▶ Before and after images:

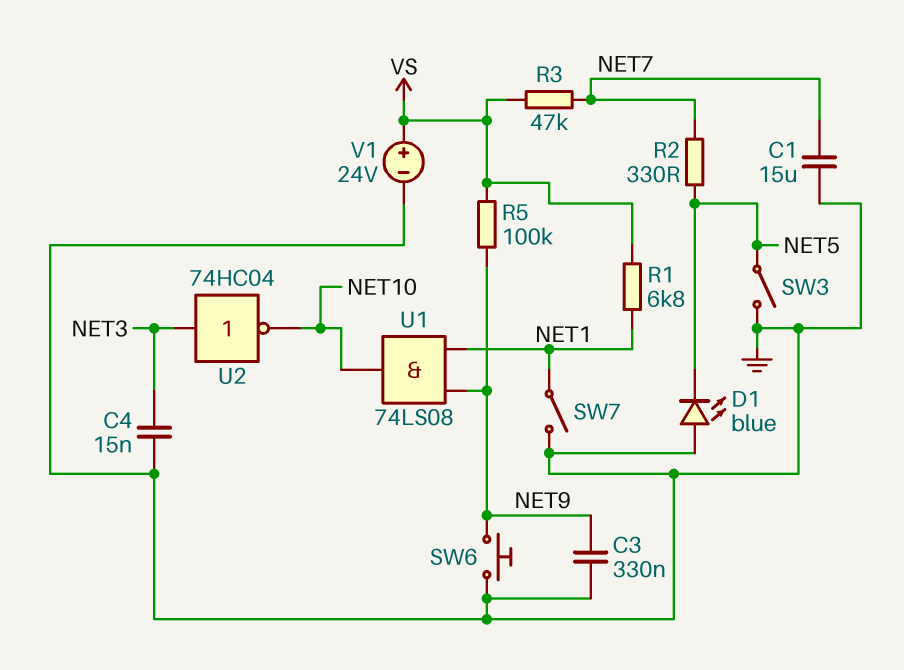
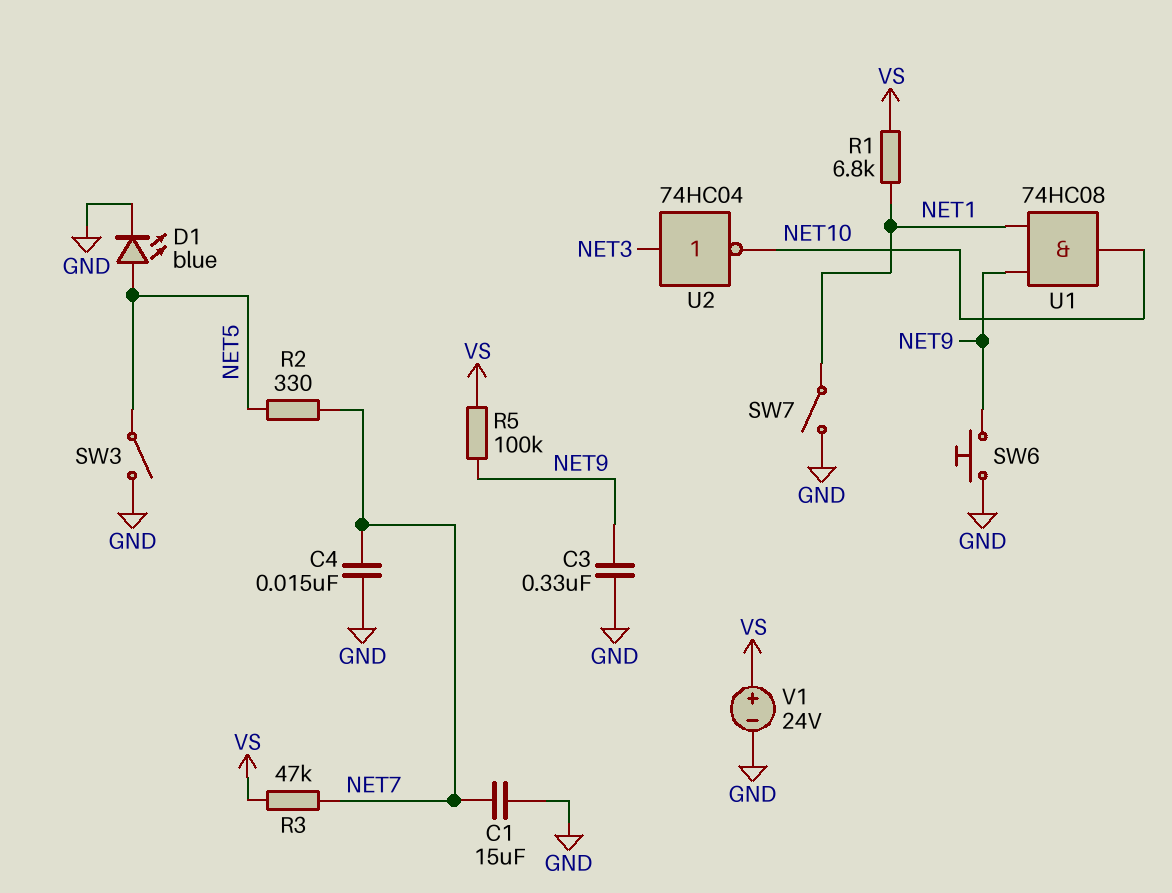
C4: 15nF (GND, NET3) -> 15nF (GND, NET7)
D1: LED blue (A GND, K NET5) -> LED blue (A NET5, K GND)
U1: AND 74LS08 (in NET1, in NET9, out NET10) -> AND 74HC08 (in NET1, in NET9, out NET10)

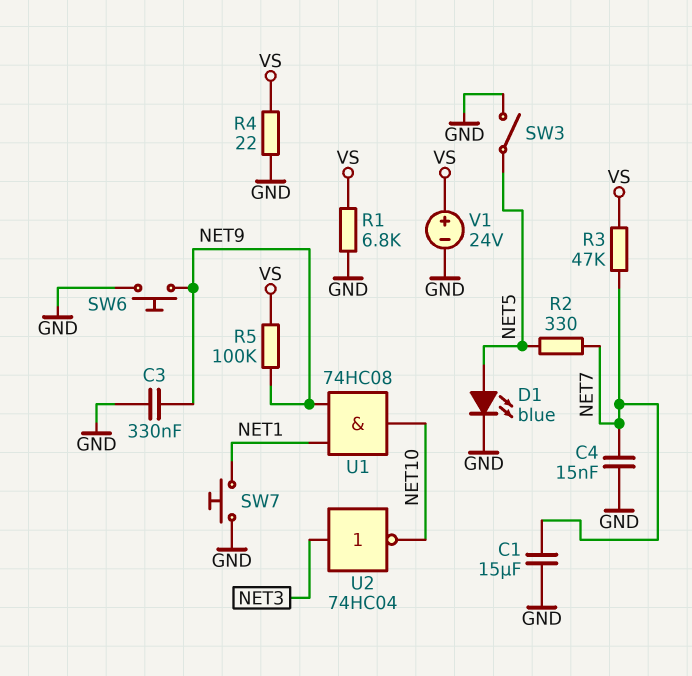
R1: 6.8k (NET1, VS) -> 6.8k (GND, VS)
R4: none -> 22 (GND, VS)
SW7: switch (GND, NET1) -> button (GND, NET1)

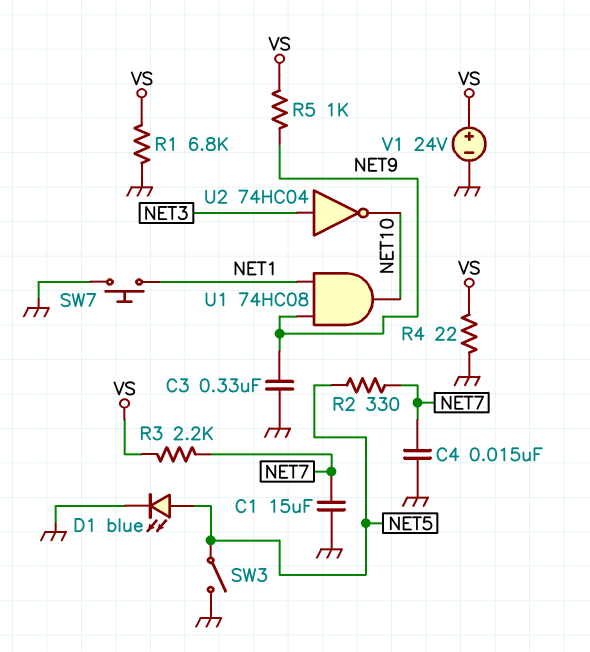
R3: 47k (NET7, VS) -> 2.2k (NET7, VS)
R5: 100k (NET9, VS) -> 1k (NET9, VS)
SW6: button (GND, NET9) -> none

...

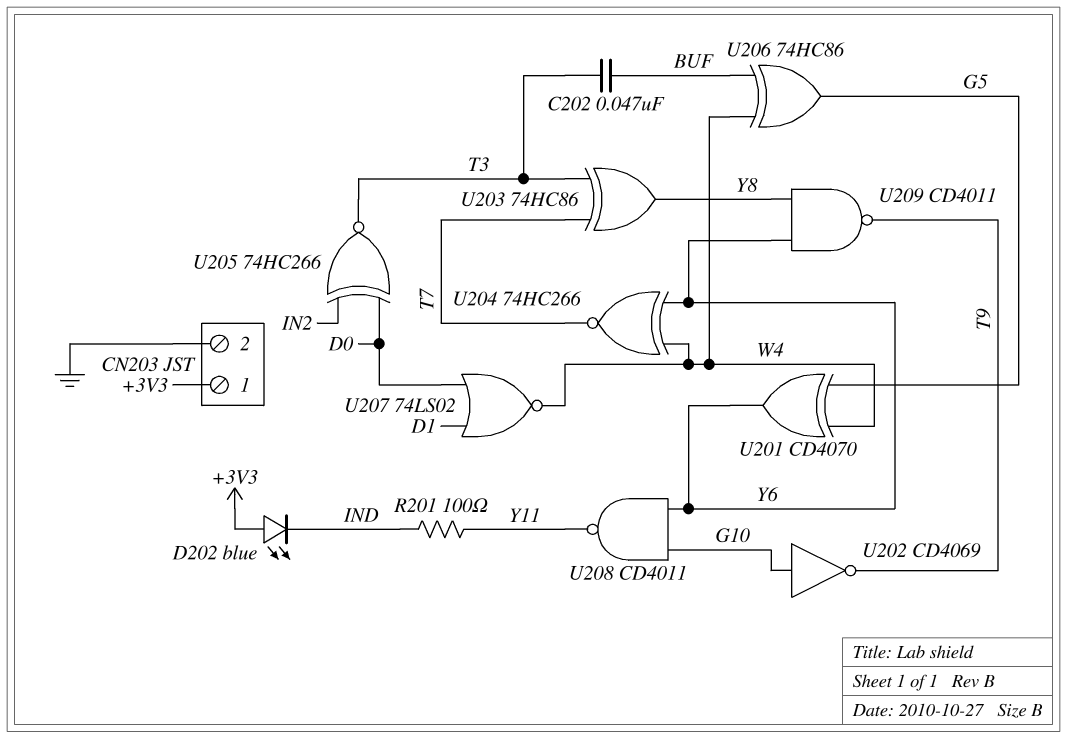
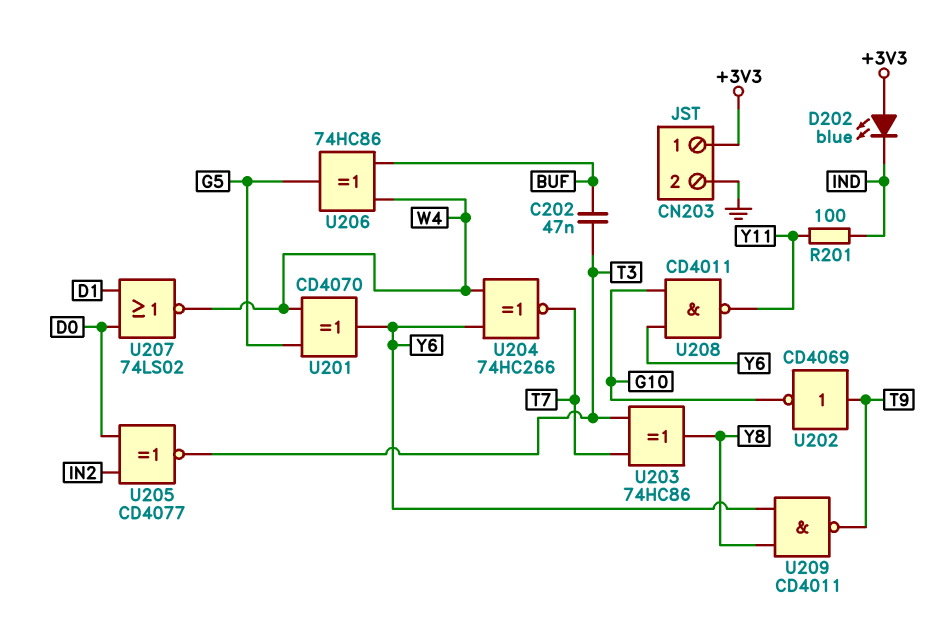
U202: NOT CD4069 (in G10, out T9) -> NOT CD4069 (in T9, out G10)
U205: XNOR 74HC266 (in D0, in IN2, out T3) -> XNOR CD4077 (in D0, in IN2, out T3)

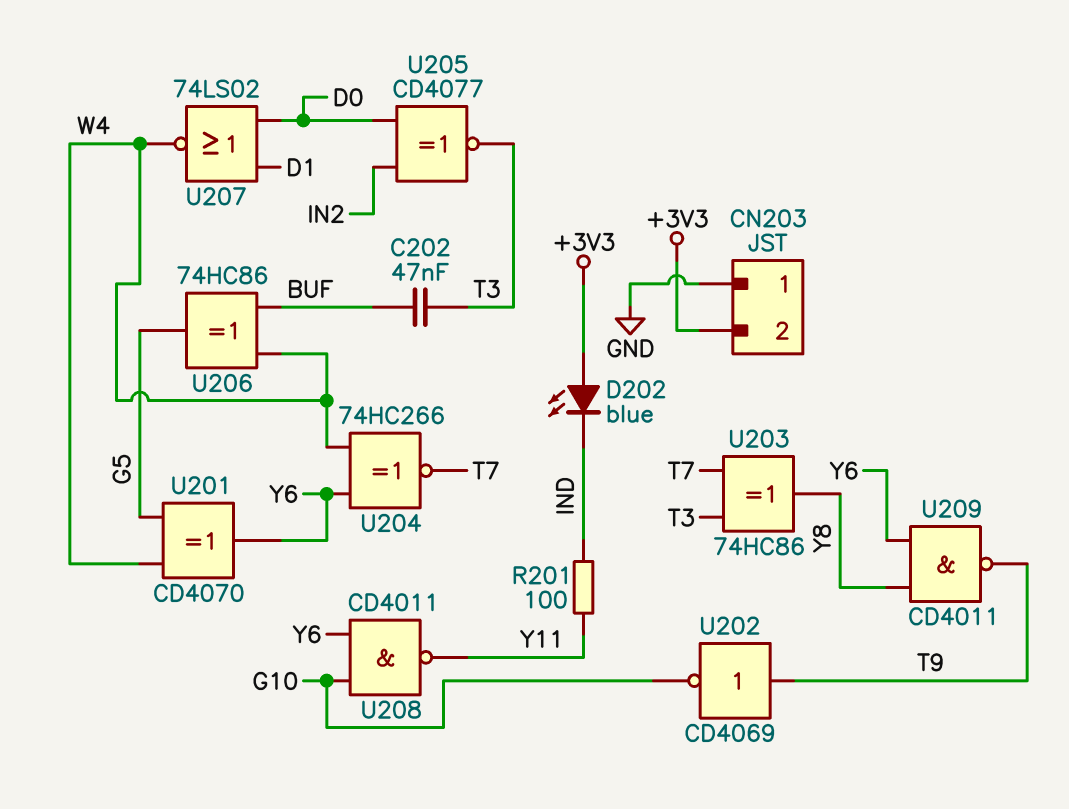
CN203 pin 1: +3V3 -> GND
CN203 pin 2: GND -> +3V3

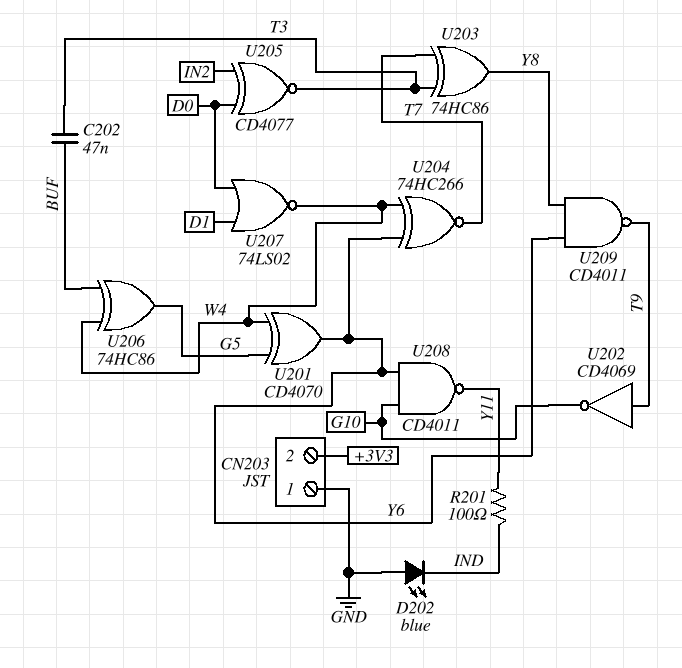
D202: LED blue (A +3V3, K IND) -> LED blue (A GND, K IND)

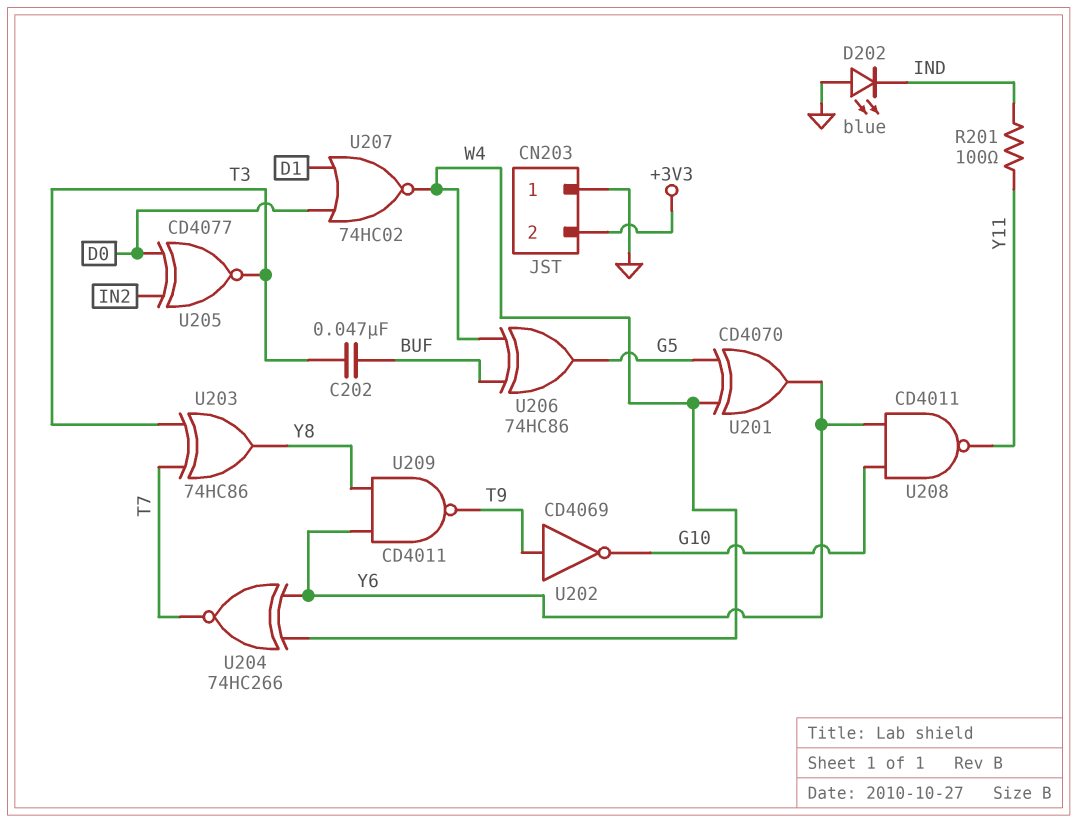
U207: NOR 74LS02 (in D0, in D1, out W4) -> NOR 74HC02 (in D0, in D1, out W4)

▶ Work order:
Give again, exactly as written above, each line from the one that has "R4: none -> 22 (GND, VS)" to the one that has "SW6: button (GND, NET9) -> none", both included; omit the pictures.

▶ Completed task:
R4: none -> 22 (GND, VS)
SW7: switch (GND, NET1) -> button (GND, NET1)

R3: 47k (NET7, VS) -> 2.2k (NET7, VS)
R5: 100k (NET9, VS) -> 1k (NET9, VS)
SW6: button (GND, NET9) -> none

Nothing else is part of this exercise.